Information provided section start

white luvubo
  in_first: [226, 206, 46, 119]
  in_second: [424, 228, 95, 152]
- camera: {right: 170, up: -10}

Information provided section end
Information provided section start

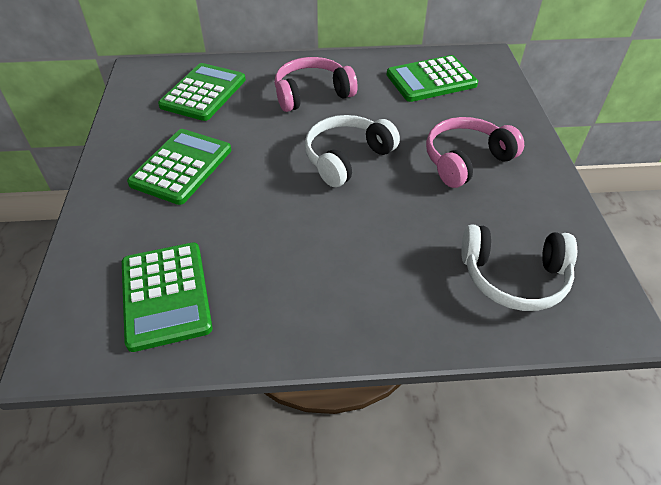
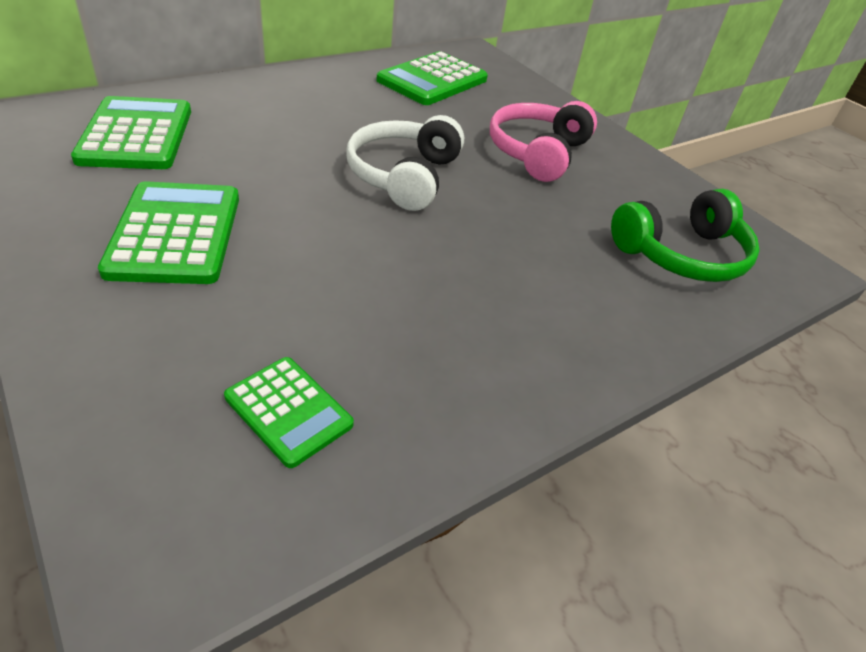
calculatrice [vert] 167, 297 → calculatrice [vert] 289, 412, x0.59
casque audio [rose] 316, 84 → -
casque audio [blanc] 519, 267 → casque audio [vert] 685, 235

Information provided section end

## What the exercise asks
From the data above, return every line from the line that has "calculatrice [vert] 167, 297" up to and including the line that has "casque audio [blanc]", exactly.

## Task answer
calculatrice [vert] 167, 297 → calculatrice [vert] 289, 412, x0.59
casque audio [rose] 316, 84 → -
casque audio [blanc] 519, 267 → casque audio [vert] 685, 235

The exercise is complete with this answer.